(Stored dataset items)
--------------------------------

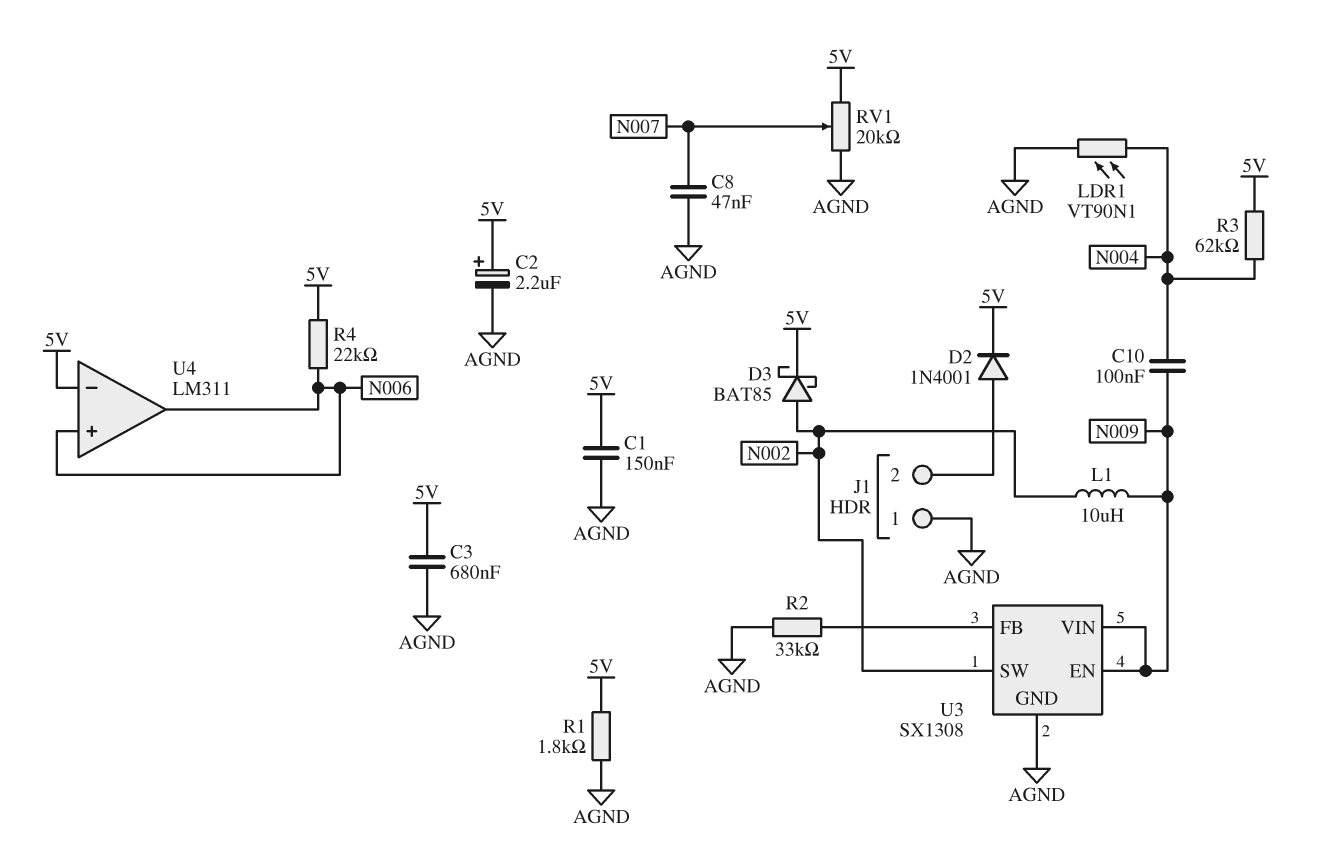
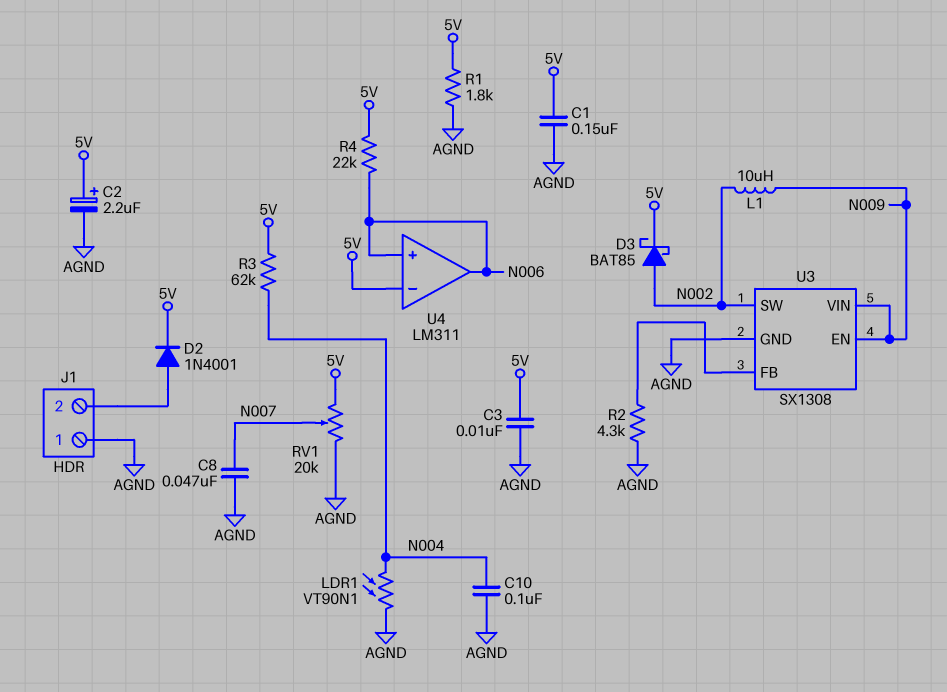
C3: 680nF (5V, AGND) -> 10nF (5V, AGND)
C10: 100nF (N004, N009) -> 100nF (AGND, N004)
R2: 33k (AGND, U3/FB) -> 4.3k (AGND, U3/FB)

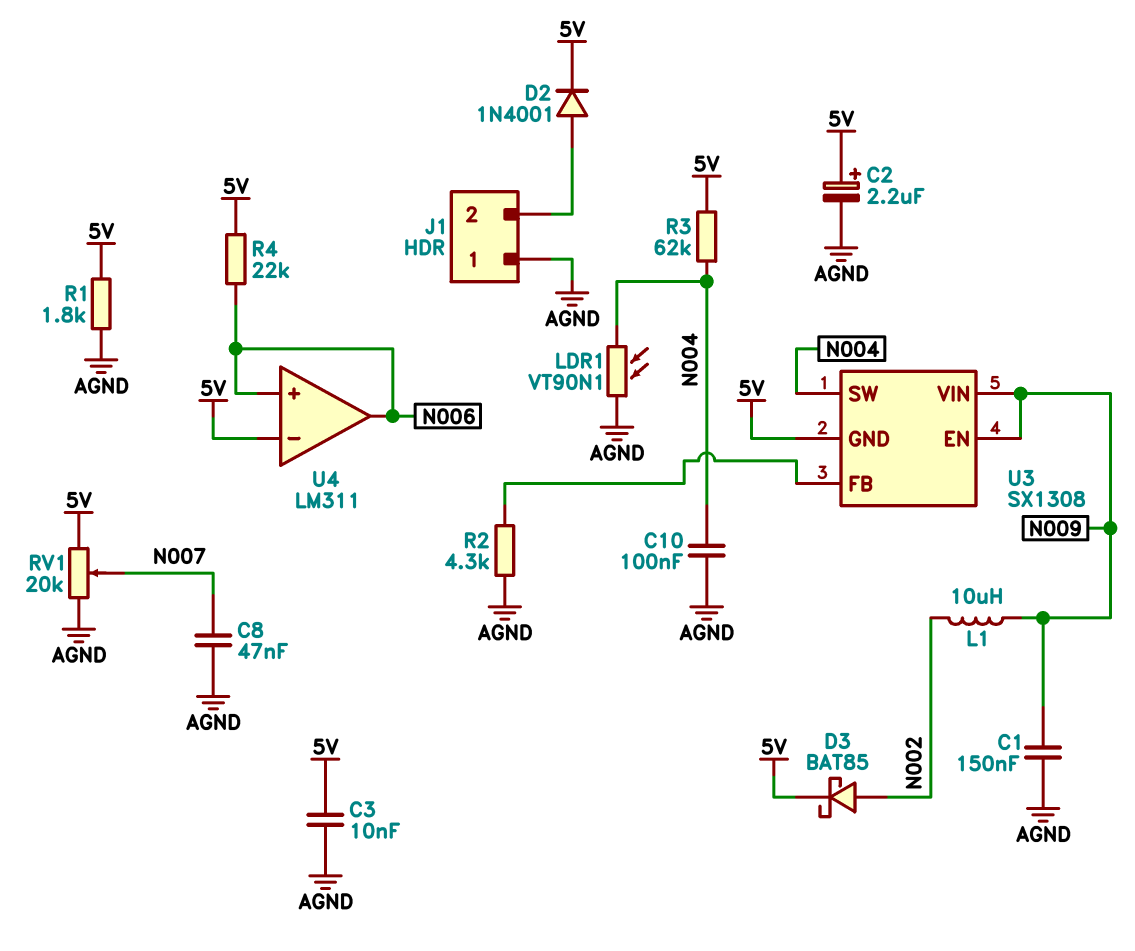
C1: 150nF (5V, AGND) -> 150nF (AGND, N009)
U3 pin GND: AGND -> 5V
U3 pin SW: N002 -> N004

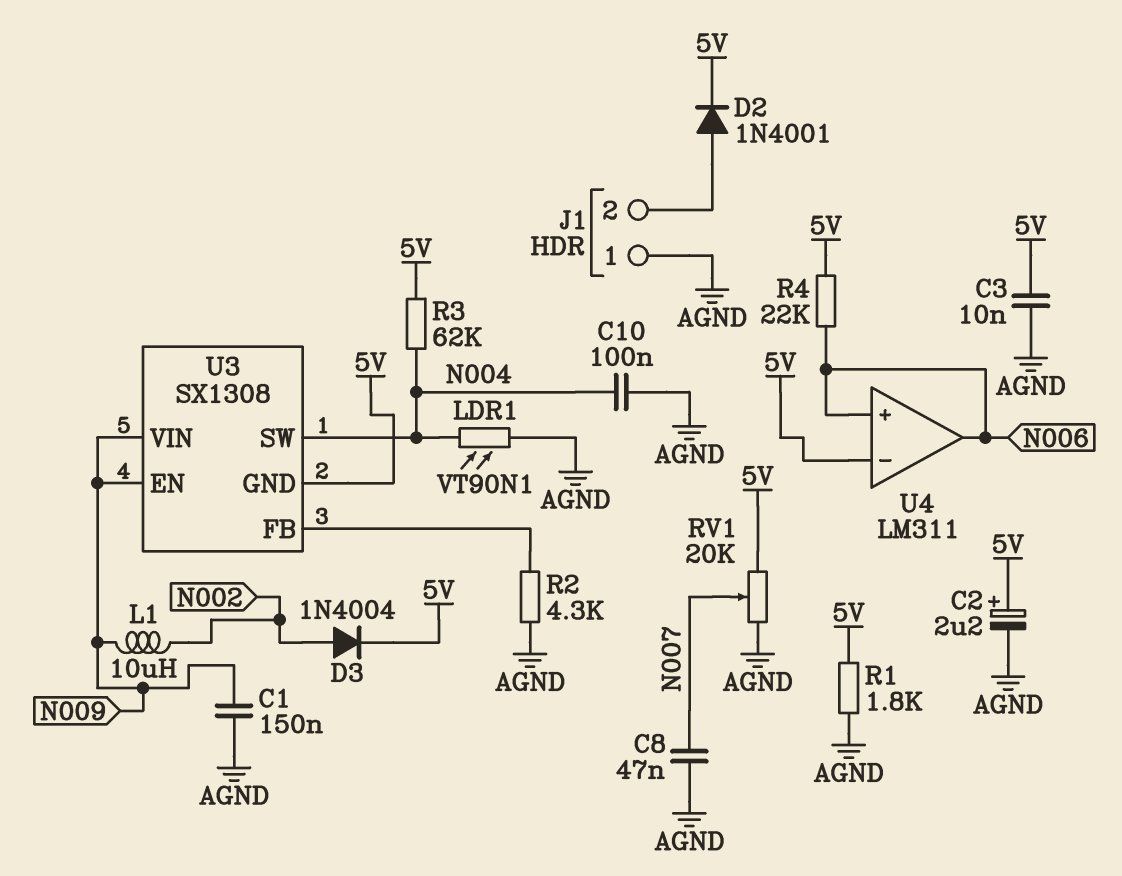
D3: schottky BAT85 (A N002, K 5V) -> diode 1N4004 (A N002, K 5V)

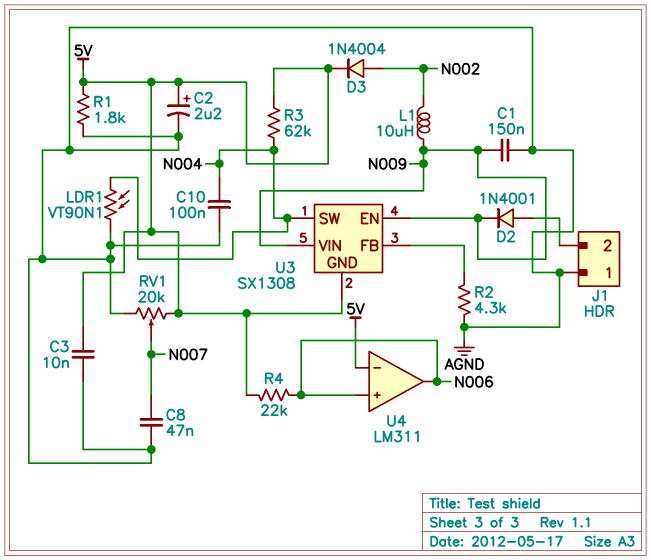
D2: diode 1N4001 (A J1/2, K 5V) -> diode 1N4001 (A J1/2, K N009)

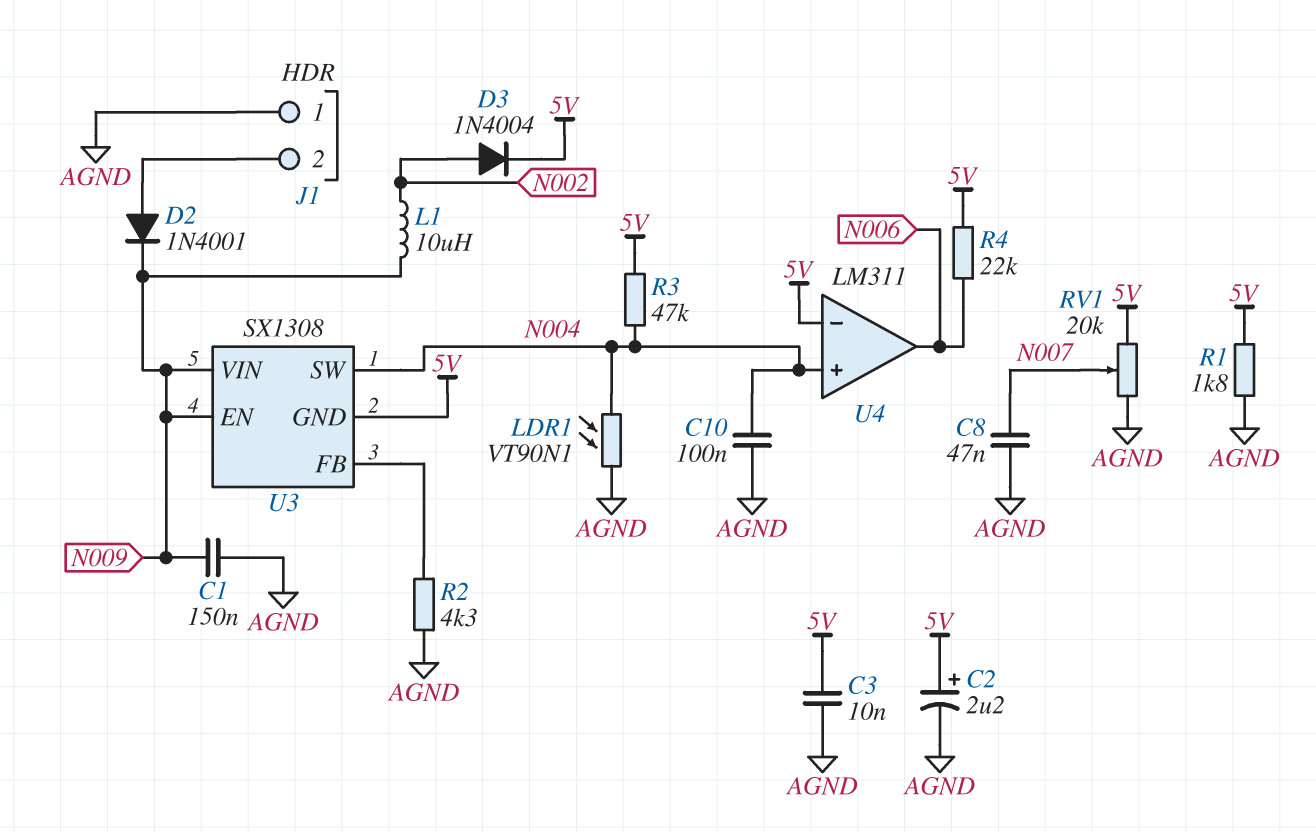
R3: 62k (5V, N004) -> 47k (5V, N004)
U4 pin in+: N006 -> N004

--------------------------------

YOUR TASK: From the first line to the last, write out the data exactly, omitting any pictures.

EXERCISE RESPONSE:
C3: 680nF (5V, AGND) -> 10nF (5V, AGND)
C10: 100nF (N004, N009) -> 100nF (AGND, N004)
R2: 33k (AGND, U3/FB) -> 4.3k (AGND, U3/FB)

C1: 150nF (5V, AGND) -> 150nF (AGND, N009)
U3 pin GND: AGND -> 5V
U3 pin SW: N002 -> N004

D3: schottky BAT85 (A N002, K 5V) -> diode 1N4004 (A N002, K 5V)

D2: diode 1N4001 (A J1/2, K 5V) -> diode 1N4001 (A J1/2, K N009)

R3: 62k (5V, N004) -> 47k (5V, N004)
U4 pin in+: N006 -> N004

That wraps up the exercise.